# [TASK BRIEF]
Nothing but the lines from the one containing "window: (55, 45) -> (8, 132), moved" to the end of the records below should be output, each exactly as written.

Data excerpts

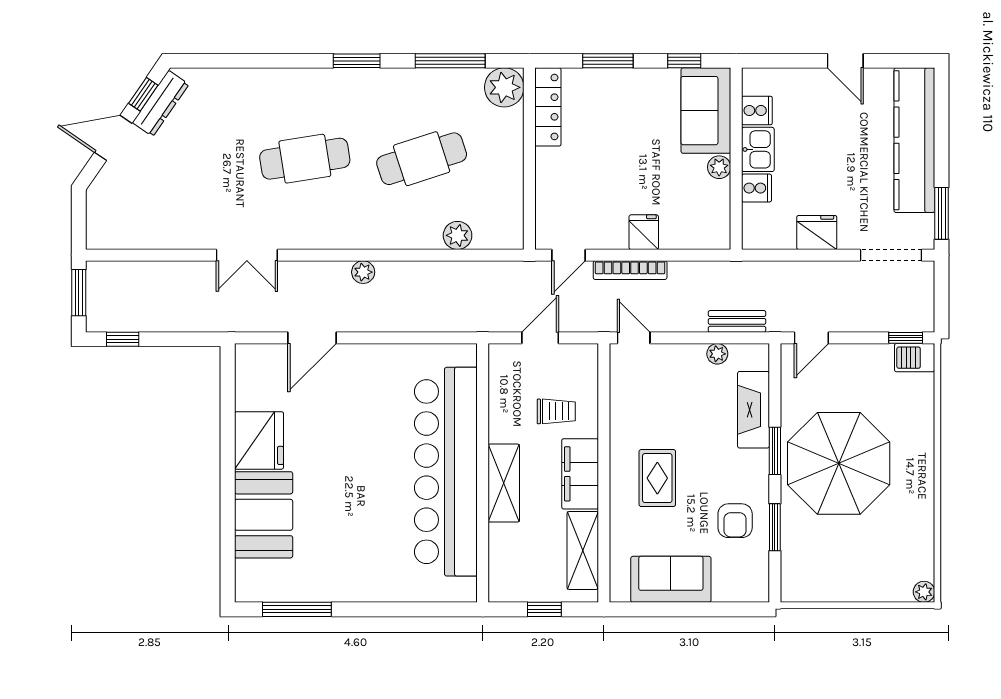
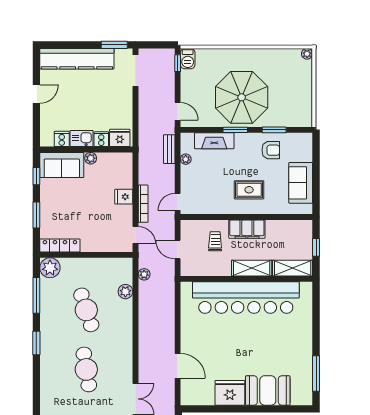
fridge: (817, 232) -> (120, 138), moved, turned 90
plant: (363, 272) -> (144, 274), moved
shelving: (583, 550) -> (293, 268), moved

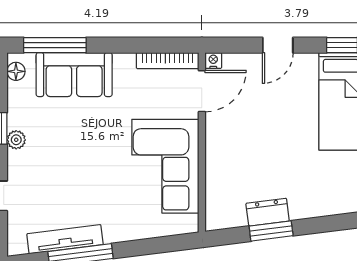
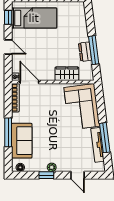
window: (55, 45) -> (8, 132), moved
corner sofa: (165, 166) -> (82, 107), moved, turned 83
wardrobe: (220, 173) -> (67, 74), added
window: (271, 231) -> (94, 50), width x1.44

# [RESPONSE TO THE TASK]
window: (55, 45) -> (8, 132), moved
corner sofa: (165, 166) -> (82, 107), moved, turned 83
wardrobe: (220, 173) -> (67, 74), added
window: (271, 231) -> (94, 50), width x1.44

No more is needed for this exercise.